§ Stated task: Update the items between the line holding "47: 12:30 -> 11:34" and the line holding "89: 7:07 -> 1:00", inclusive, by replacing "none" with "blank" and leaving everything else unchanged. Reproduce only those lines, and leave the pictures out of the answer.

§ Data excerpts:
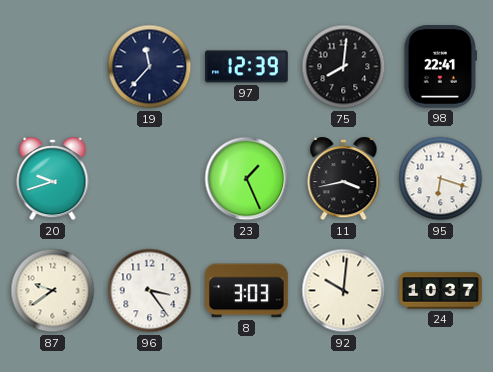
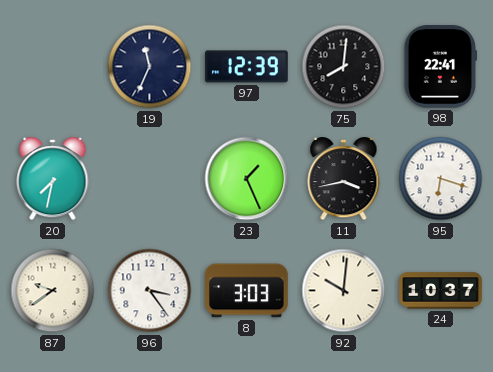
19: 11:37 -> 11:34
20: 9:42 -> 7:32
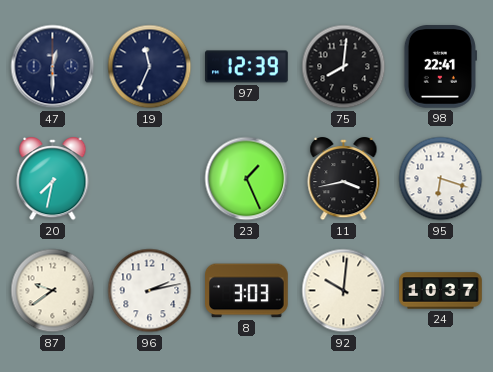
47: none -> 12:30
96: 3:24 -> 2:13
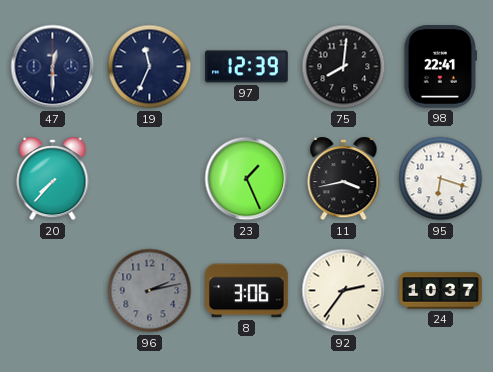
20: 7:32 -> 7:37
87: 9:39 -> none
96 dial: white -> grey
8: 3:03 -> 3:06
92: 10:01 -> 2:36
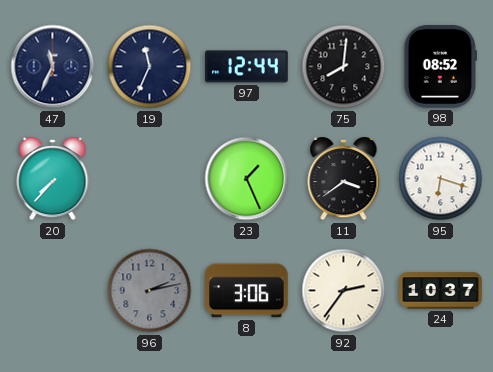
47: 12:30 -> 11:34
97: 12:39 -> 12:44
98: 22:41 -> 08:52
11: 3:43 -> 3:39
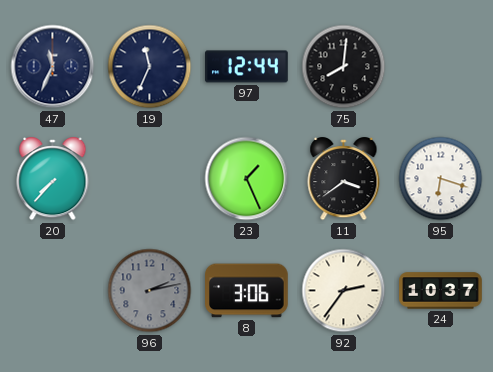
98: 08:52 -> none
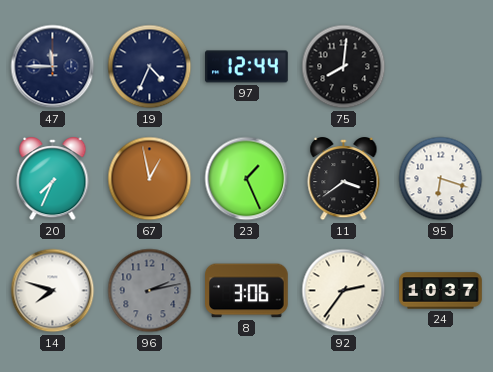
47: 11:34 -> 11:45
19: 11:34 -> 4:34
20: 7:37 -> 7:34
67: none -> 12:58
14: none -> 7:48
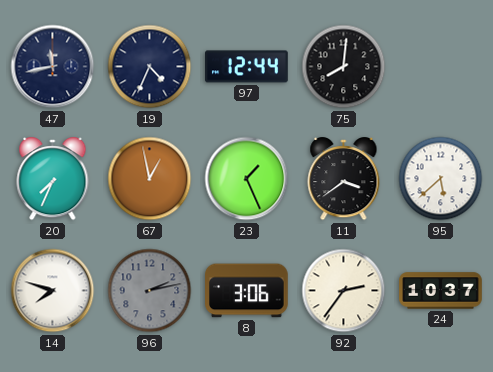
47: 11:45 -> 11:43
95: 6:18 -> 5:38
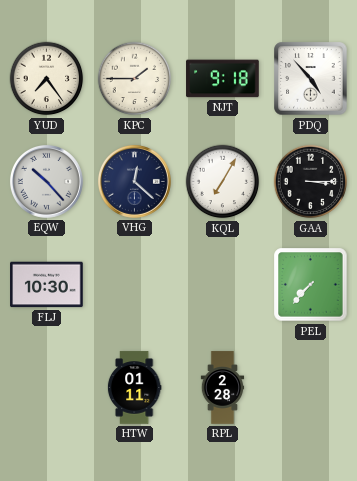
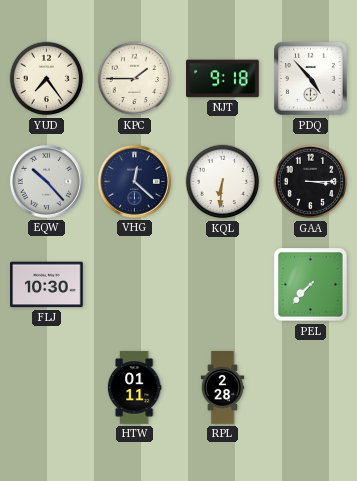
KQL: 7:05 -> 6:31
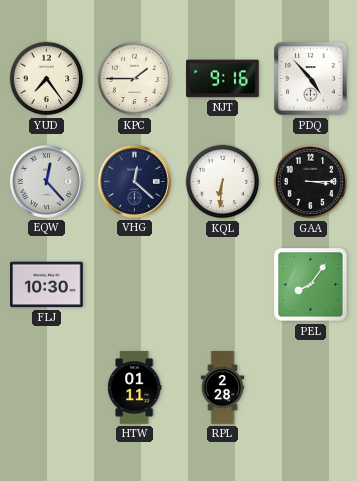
NJT: 9:18 -> 9:16
EQW: 10:23 -> 12:23
PEL: 7:37 -> 8:06
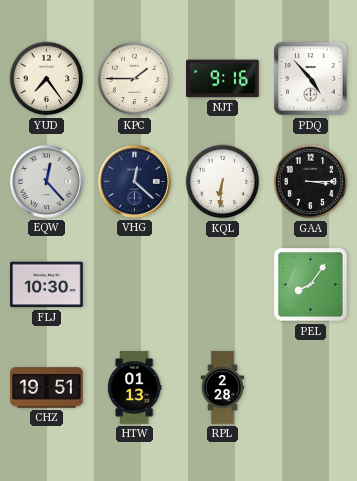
CHZ: none -> 19:51
HTW: 01:11 -> 01:13
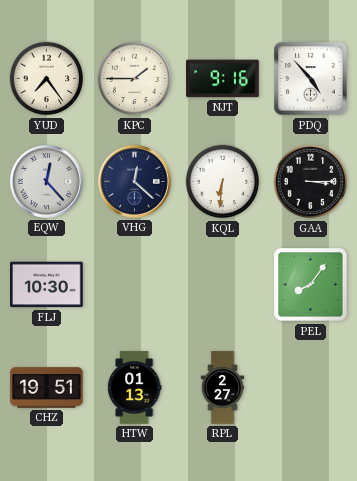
RPL: 2:28 -> 2:27
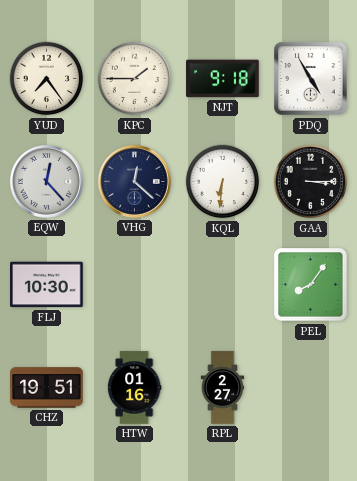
NJT: 9:16 -> 9:18
PDQ: 4:53 -> 4:55
HTW: 01:13 -> 01:16
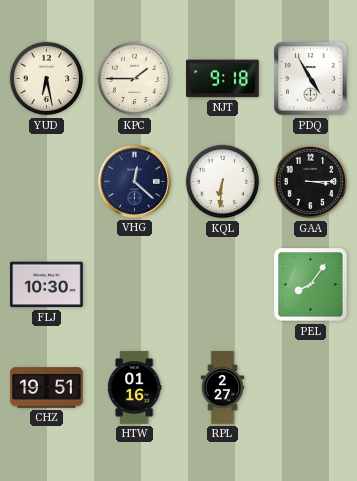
YUD: 7:24 -> 6:28
EQW: 12:23 -> none
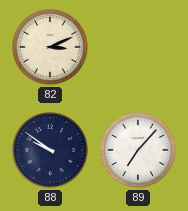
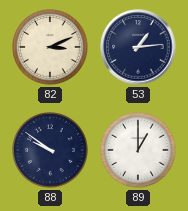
53: none -> 1:14
89: 7:07 -> 1:00
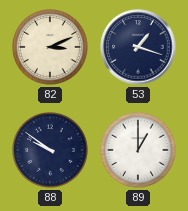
53: 1:14 -> 1:18
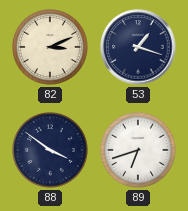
88: 9:51 -> 3:51
89: 1:00 -> 6:42
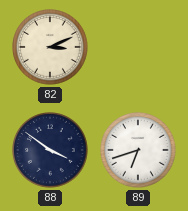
53: 1:18 -> none
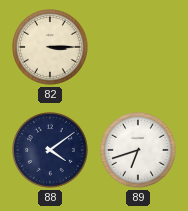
82: 3:11 -> 3:15
88: 3:51 -> 4:09
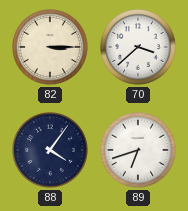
70: none -> 3:38
88: 4:09 -> 4:06
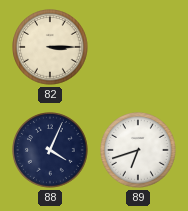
70: 3:38 -> none
88: 4:06 -> 4:04
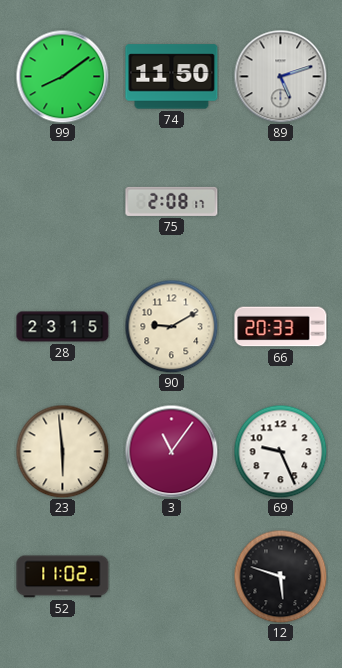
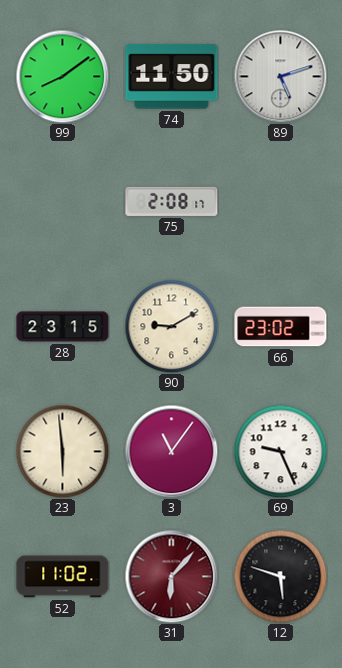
66: 20:33 -> 23:02
31: none -> 6:07
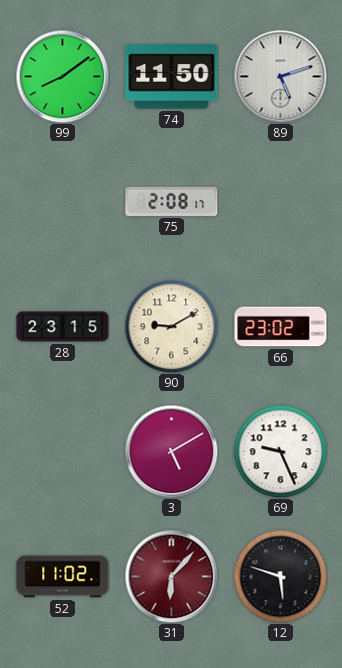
23: 5:59 -> none
3: 11:06 -> 5:10
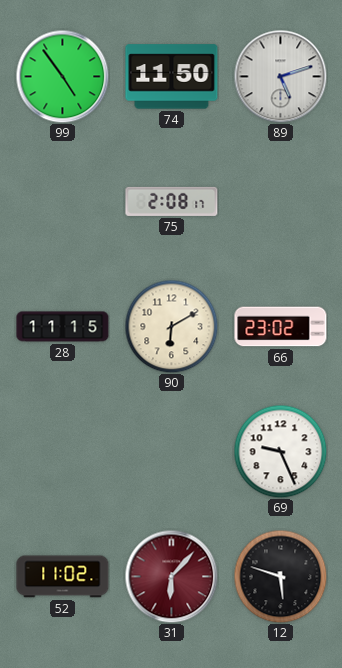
99: 8:09 -> 4:54
28: 23:15 -> 11:15
90: 9:10 -> 6:10
3: 5:10 -> none
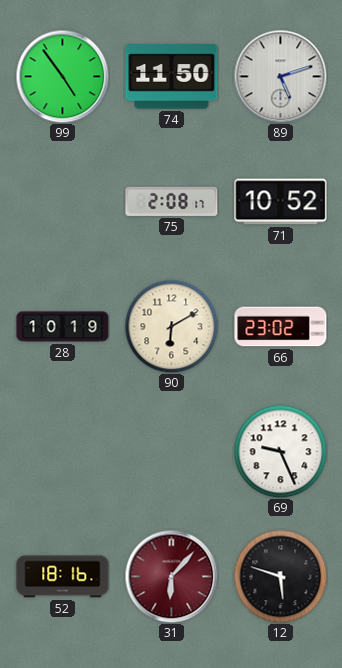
71: none -> 10:52
28: 11:15 -> 10:19
52: 11:02 -> 18:16
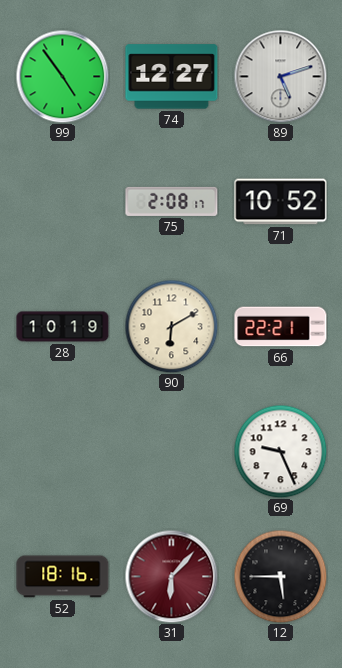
74: 11:50 -> 12:27
66: 23:02 -> 22:21
12: 5:48 -> 5:45
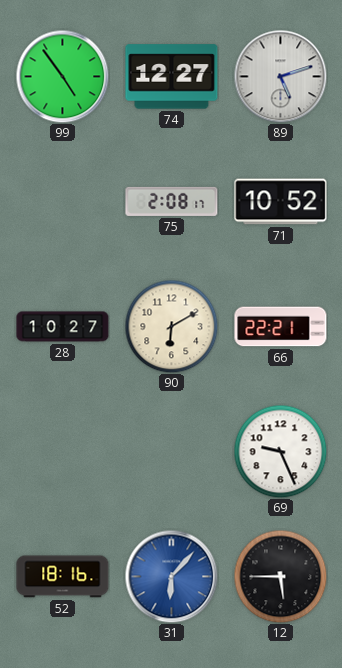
28: 10:19 -> 10:27
31 dial: burgundy -> blue
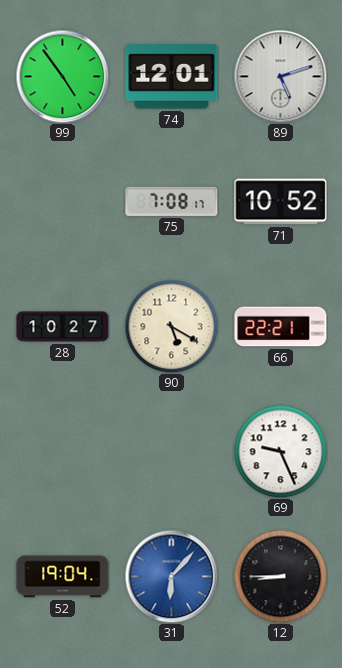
74: 12:27 -> 12:01
75: 2:08 -> 7:08
90: 6:10 -> 5:20
52: 18:16 -> 19:04
12: 5:45 -> 8:45
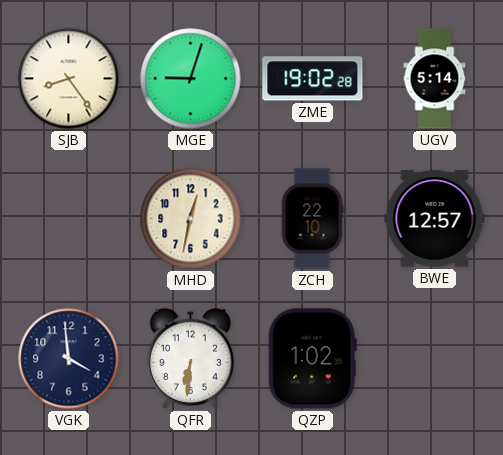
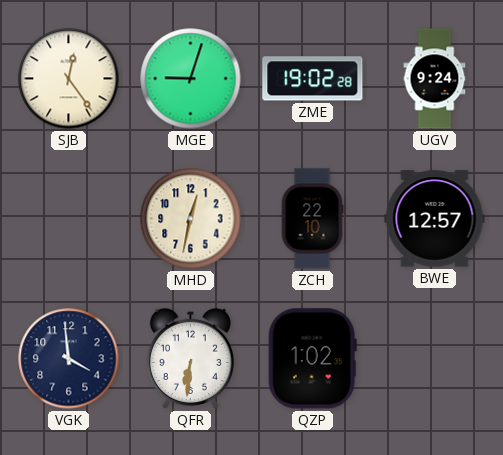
SJB: 8:24 -> 12:24
UGV: 5:14 -> 9:24
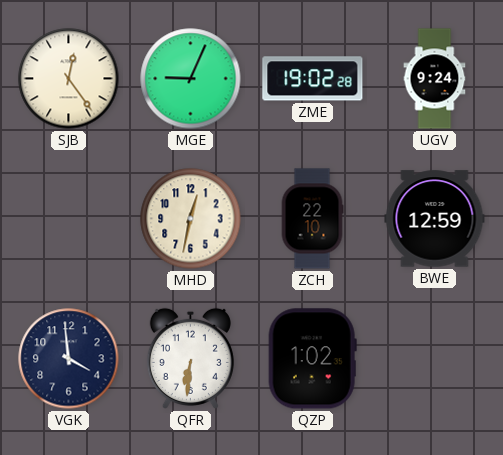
MGE: 9:03 -> 9:04
BWE: 12:57 -> 12:59
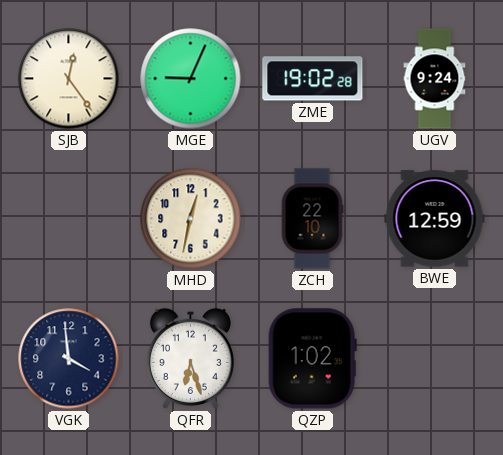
QFR: 6:31 -> 6:27
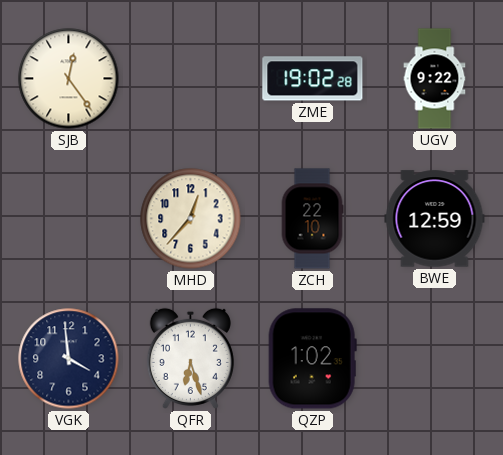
MGE: 9:04 -> none
UGV: 9:24 -> 9:22
MHD: 12:32 -> 12:37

§ Response to this exercise:
47: 12:30 -> 11:34
97: 12:39 -> 12:44
98: 22:41 -> 08:52
11: 3:43 -> 3:39
98: 08:52 -> blank
47: 11:34 -> 11:45
19: 11:34 -> 4:34
20: 7:37 -> 7:34
67: blank -> 12:58
14: blank -> 7:48
47: 11:45 -> 11:43
95: 6:18 -> 5:38
KQL: 7:05 -> 6:31
NJT: 9:18 -> 9:16
EQW: 10:23 -> 12:23
PEL: 7:37 -> 8:06
CHZ: blank -> 19:51
HTW: 01:11 -> 01:13
RPL: 2:28 -> 2:27
NJT: 9:16 -> 9:18
PDQ: 4:53 -> 4:55
HTW: 01:13 -> 01:16
YUD: 7:24 -> 6:28
EQW: 12:23 -> blank
53: blank -> 1:14
89: 7:07 -> 1:00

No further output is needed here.